* What this task involves
Rewrite every one of the following records with each "semicircle" changed to "half-circle", leaving everything else the same.

* Rows
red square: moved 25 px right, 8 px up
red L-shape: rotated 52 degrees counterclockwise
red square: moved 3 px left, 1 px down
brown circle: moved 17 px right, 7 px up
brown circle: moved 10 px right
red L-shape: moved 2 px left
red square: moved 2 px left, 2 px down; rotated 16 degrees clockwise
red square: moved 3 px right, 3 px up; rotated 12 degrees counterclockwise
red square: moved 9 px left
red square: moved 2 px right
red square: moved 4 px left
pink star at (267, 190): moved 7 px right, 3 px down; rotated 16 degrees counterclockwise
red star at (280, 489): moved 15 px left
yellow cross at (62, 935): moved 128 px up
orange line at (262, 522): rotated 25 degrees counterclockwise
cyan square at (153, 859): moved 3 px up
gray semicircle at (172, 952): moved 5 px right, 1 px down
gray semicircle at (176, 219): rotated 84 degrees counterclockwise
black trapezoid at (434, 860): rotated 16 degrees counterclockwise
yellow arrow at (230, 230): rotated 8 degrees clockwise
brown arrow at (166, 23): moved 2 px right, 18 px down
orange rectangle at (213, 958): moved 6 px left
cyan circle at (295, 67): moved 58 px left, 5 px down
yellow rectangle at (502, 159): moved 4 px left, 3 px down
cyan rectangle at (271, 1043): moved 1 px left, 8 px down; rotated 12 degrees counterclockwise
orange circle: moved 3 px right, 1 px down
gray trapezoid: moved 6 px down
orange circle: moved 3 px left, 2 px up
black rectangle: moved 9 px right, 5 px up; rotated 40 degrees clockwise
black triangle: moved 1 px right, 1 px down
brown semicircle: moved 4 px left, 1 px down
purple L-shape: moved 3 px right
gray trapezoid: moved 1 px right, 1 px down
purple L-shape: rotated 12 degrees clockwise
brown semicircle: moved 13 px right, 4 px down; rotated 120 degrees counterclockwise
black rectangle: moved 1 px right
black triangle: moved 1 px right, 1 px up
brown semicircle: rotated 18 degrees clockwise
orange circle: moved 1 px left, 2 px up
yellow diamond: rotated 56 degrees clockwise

* The result
red square: moved 25 px right, 8 px up
red L-shape: rotated 52 degrees counterclockwise
red square: moved 3 px left, 1 px down
brown circle: moved 17 px right, 7 px up
brown circle: moved 10 px right
red L-shape: moved 2 px left
red square: moved 2 px left, 2 px down; rotated 16 degrees clockwise
red square: moved 3 px right, 3 px up; rotated 12 degrees counterclockwise
red square: moved 9 px left
red square: moved 2 px right
red square: moved 4 px left
pink star at (267, 190): moved 7 px right, 3 px down; rotated 16 degrees counterclockwise
red star at (280, 489): moved 15 px left
yellow cross at (62, 935): moved 128 px up
orange line at (262, 522): rotated 25 degrees counterclockwise
cyan square at (153, 859): moved 3 px up
gray half-circle at (172, 952): moved 5 px right, 1 px down
gray half-circle at (176, 219): rotated 84 degrees counterclockwise
black trapezoid at (434, 860): rotated 16 degrees counterclockwise
yellow arrow at (230, 230): rotated 8 degrees clockwise
brown arrow at (166, 23): moved 2 px right, 18 px down
orange rectangle at (213, 958): moved 6 px left
cyan circle at (295, 67): moved 58 px left, 5 px down
yellow rectangle at (502, 159): moved 4 px left, 3 px down
cyan rectangle at (271, 1043): moved 1 px left, 8 px down; rotated 12 degrees counterclockwise
orange circle: moved 3 px right, 1 px down
gray trapezoid: moved 6 px down
orange circle: moved 3 px left, 2 px up
black rectangle: moved 9 px right, 5 px up; rotated 40 degrees clockwise
black triangle: moved 1 px right, 1 px down
brown half-circle: moved 4 px left, 1 px down
purple L-shape: moved 3 px right
gray trapezoid: moved 1 px right, 1 px down
purple L-shape: rotated 12 degrees clockwise
brown half-circle: moved 13 px right, 4 px down; rotated 120 degrees counterclockwise
black rectangle: moved 1 px right
black triangle: moved 1 px right, 1 px up
brown half-circle: rotated 18 degrees clockwise
orange circle: moved 1 px left, 2 px up
yellow diamond: rotated 56 degrees clockwise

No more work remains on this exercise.